* [Activity]: Copy the records below exactly, leaving out any pictures.

* [Raw data]:
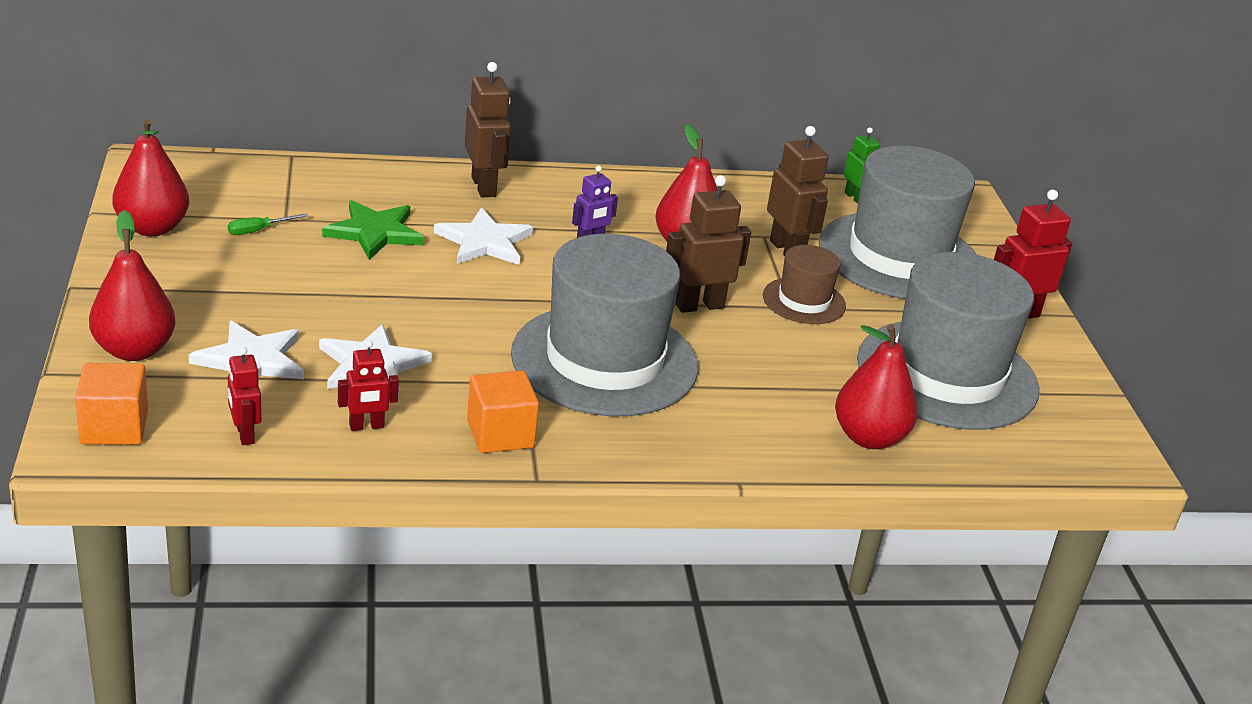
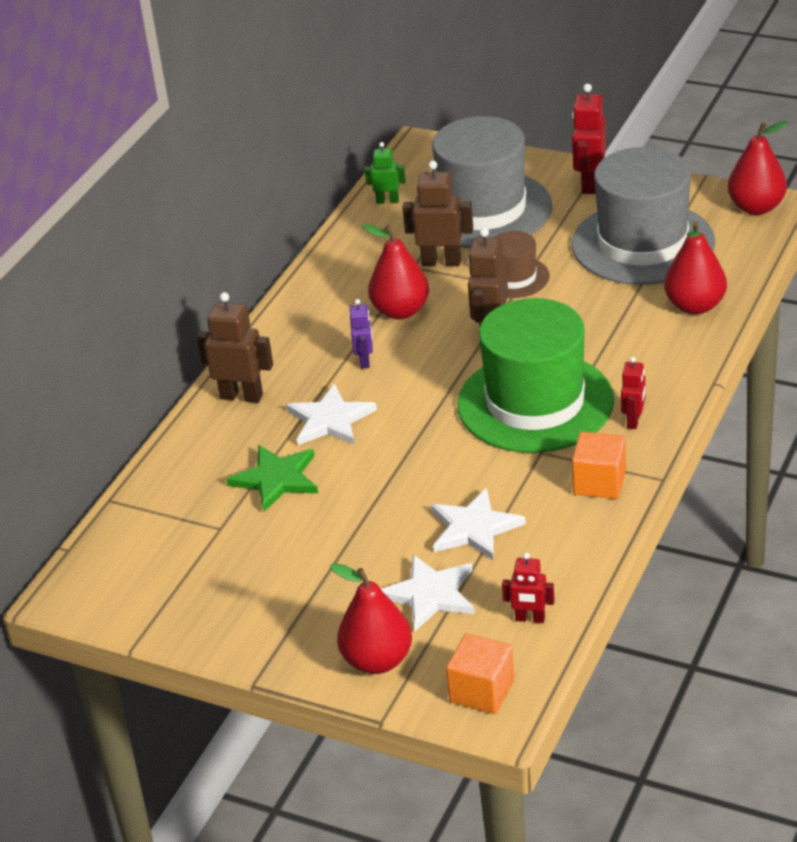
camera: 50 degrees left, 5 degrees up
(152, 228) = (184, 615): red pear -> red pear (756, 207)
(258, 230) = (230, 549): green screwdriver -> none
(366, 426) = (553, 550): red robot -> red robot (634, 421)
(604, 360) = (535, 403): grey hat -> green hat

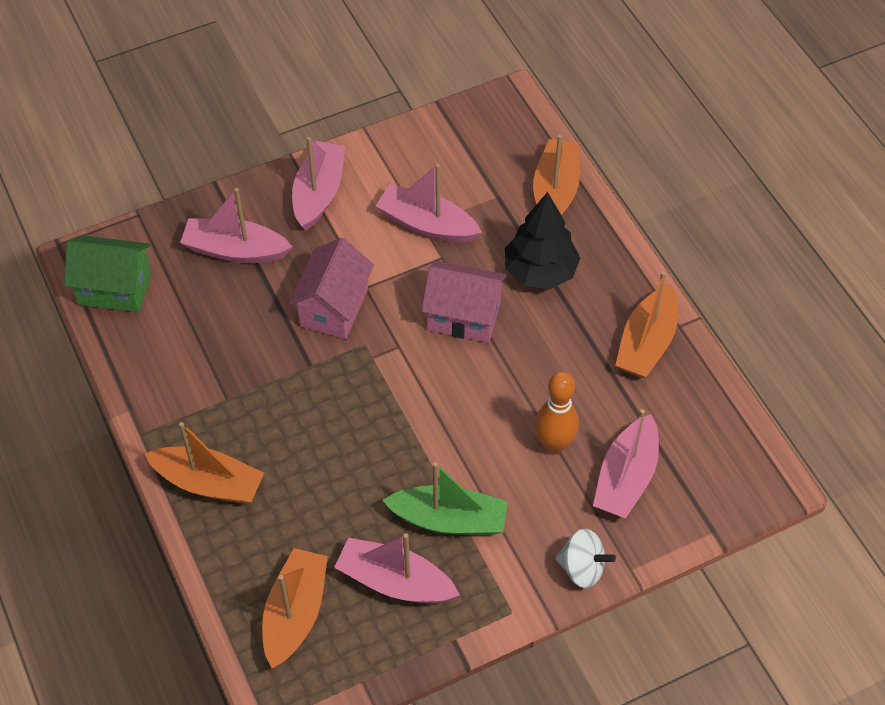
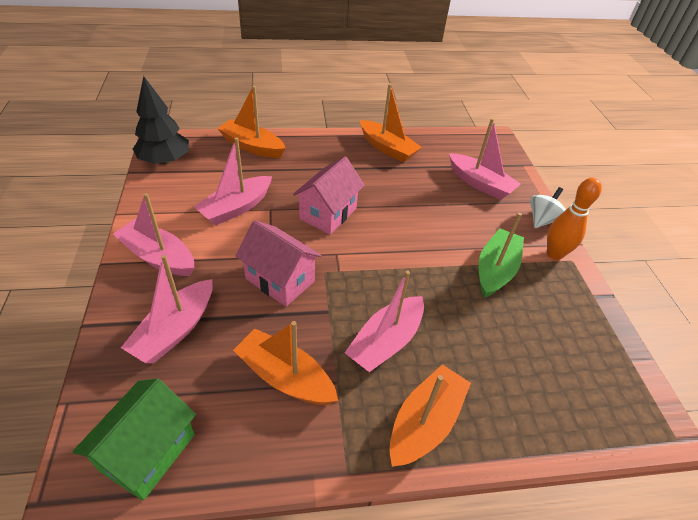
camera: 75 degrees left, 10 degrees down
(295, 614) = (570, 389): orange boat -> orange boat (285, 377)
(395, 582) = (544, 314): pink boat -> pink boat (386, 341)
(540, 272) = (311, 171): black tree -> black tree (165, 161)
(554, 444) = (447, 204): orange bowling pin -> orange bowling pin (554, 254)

* [Answer for this exercise]:
camera: 50 degrees left, 5 degrees up
(152, 228) = (184, 615): red pear -> red pear (756, 207)
(258, 230) = (230, 549): green screwdriver -> none
(366, 426) = (553, 550): red robot -> red robot (634, 421)
(604, 360) = (535, 403): grey hat -> green hat

camera: 75 degrees left, 10 degrees down
(295, 614) = (570, 389): orange boat -> orange boat (285, 377)
(395, 582) = (544, 314): pink boat -> pink boat (386, 341)
(540, 272) = (311, 171): black tree -> black tree (165, 161)
(554, 444) = (447, 204): orange bowling pin -> orange bowling pin (554, 254)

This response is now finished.